## [ASSIGNMENT]
From the records below, please repeat exactly the line that has "(255, 329) = (259, 304): none", the line that has "(593, 227) = (335, 155): grey", and every line between them, and nothing else.

## [PROVIDED RECORDS]
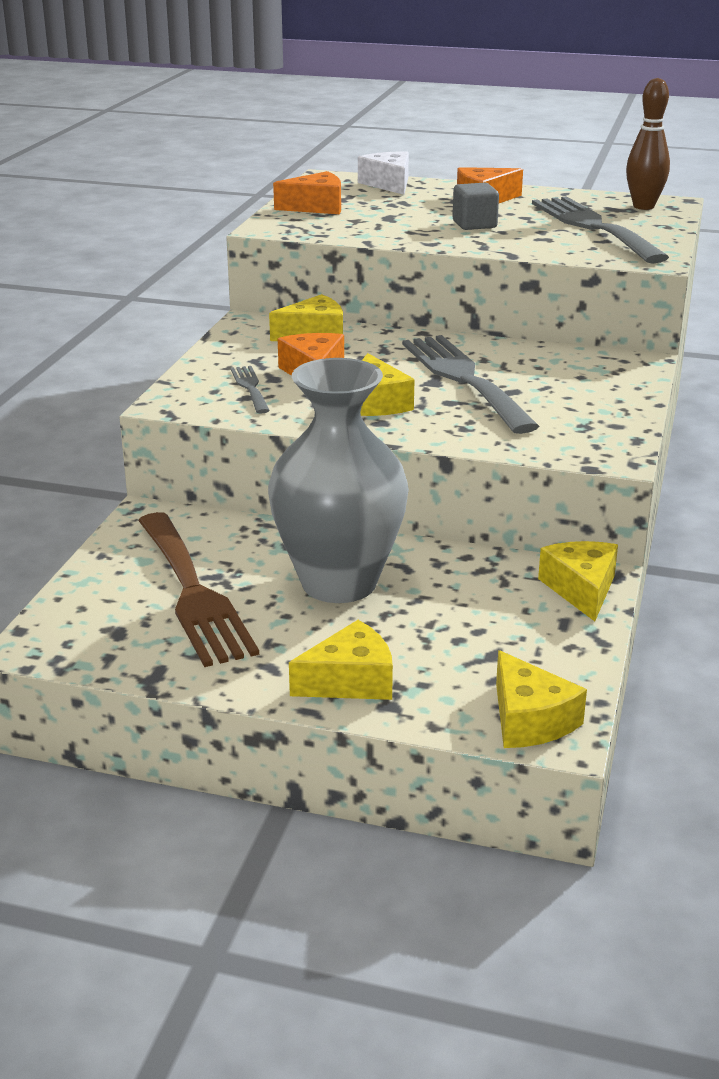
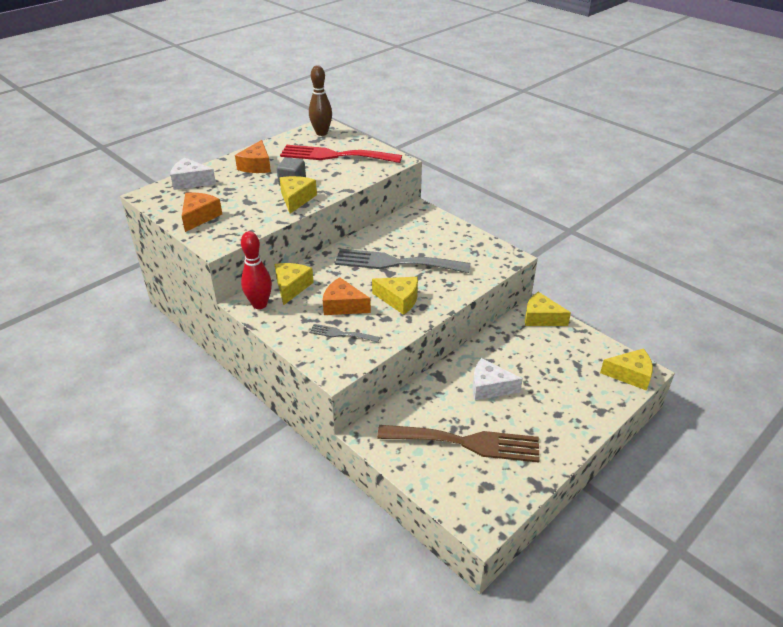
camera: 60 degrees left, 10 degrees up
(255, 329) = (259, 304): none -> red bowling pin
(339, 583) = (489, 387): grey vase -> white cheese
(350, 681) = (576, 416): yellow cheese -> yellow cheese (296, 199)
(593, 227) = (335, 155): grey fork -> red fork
==
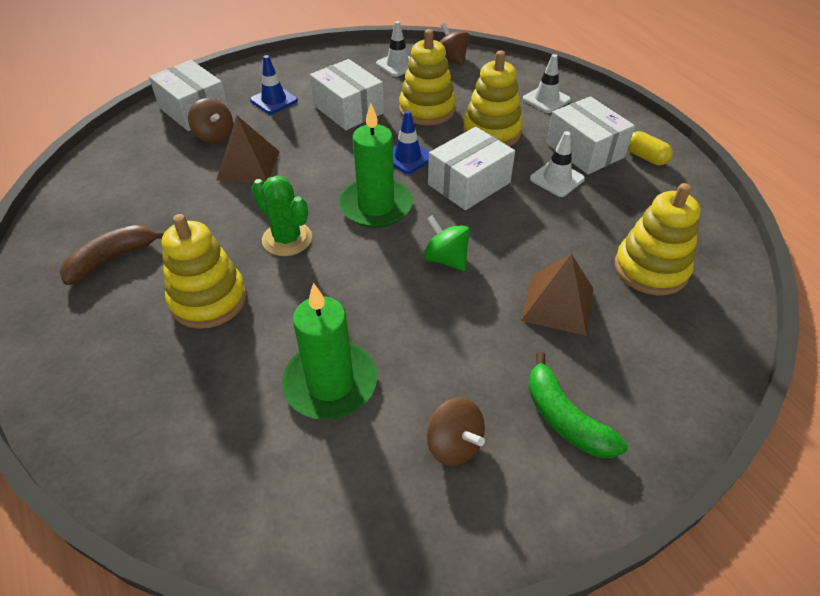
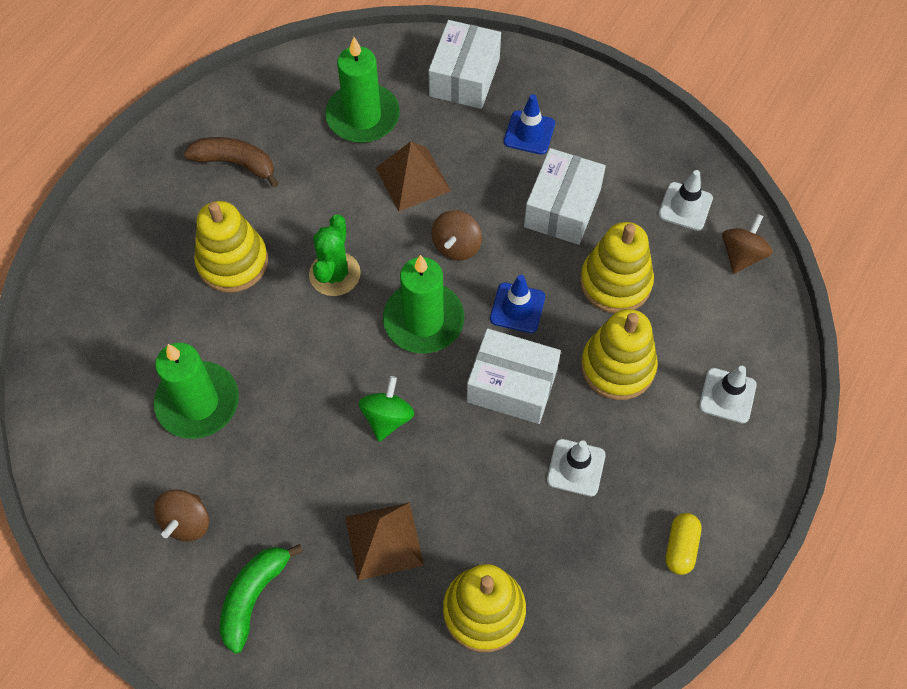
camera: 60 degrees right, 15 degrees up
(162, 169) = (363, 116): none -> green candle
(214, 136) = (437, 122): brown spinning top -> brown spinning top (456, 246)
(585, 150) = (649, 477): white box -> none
==
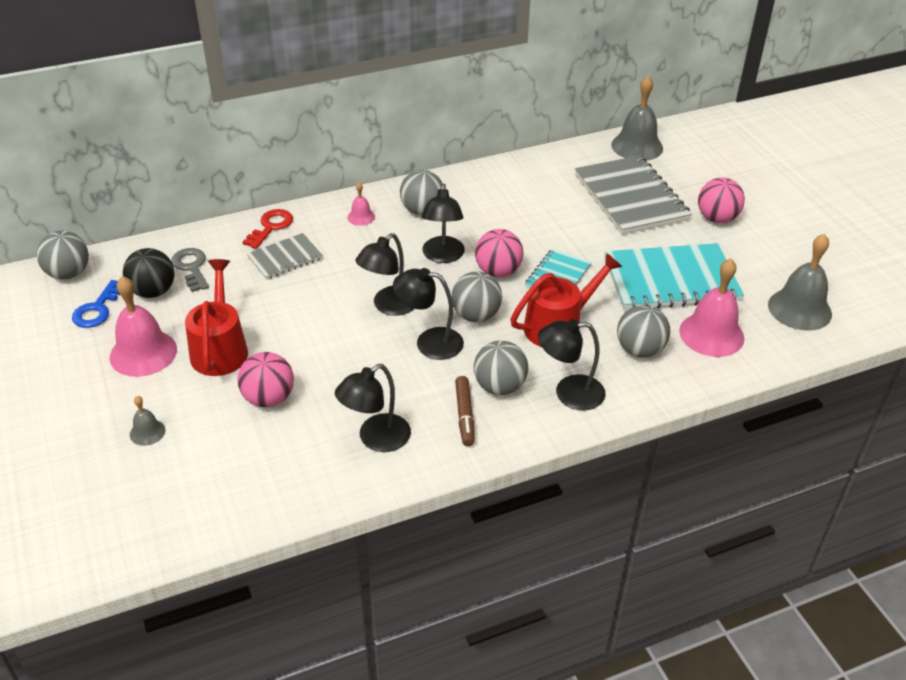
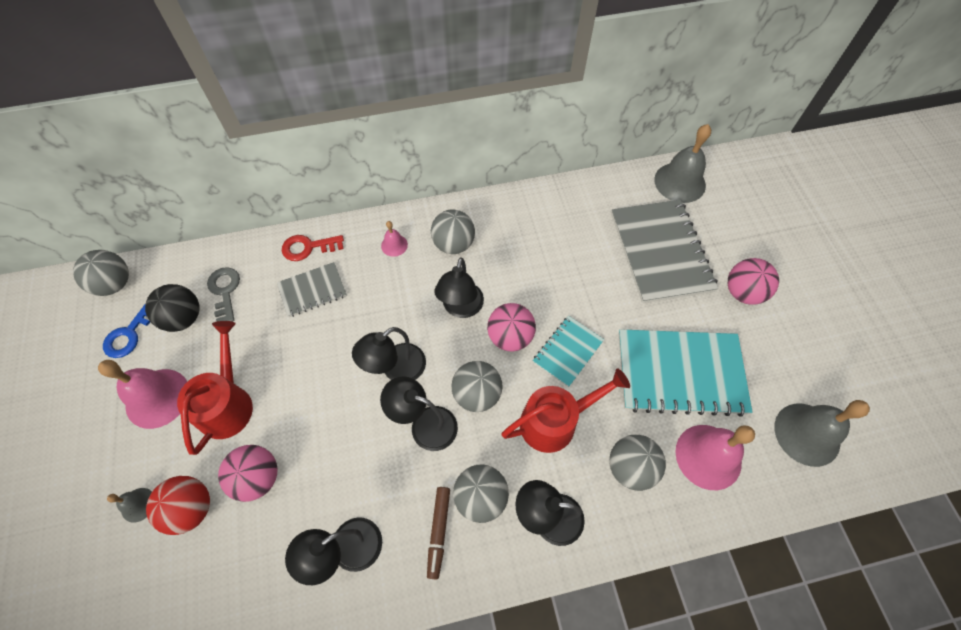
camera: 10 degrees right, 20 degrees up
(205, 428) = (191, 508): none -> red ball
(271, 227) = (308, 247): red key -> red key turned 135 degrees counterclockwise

## [EXPECTED ANSWER]
(255, 329) = (259, 304): none -> red bowling pin
(339, 583) = (489, 387): grey vase -> white cheese
(350, 681) = (576, 416): yellow cheese -> yellow cheese (296, 199)
(593, 227) = (335, 155): grey fork -> red fork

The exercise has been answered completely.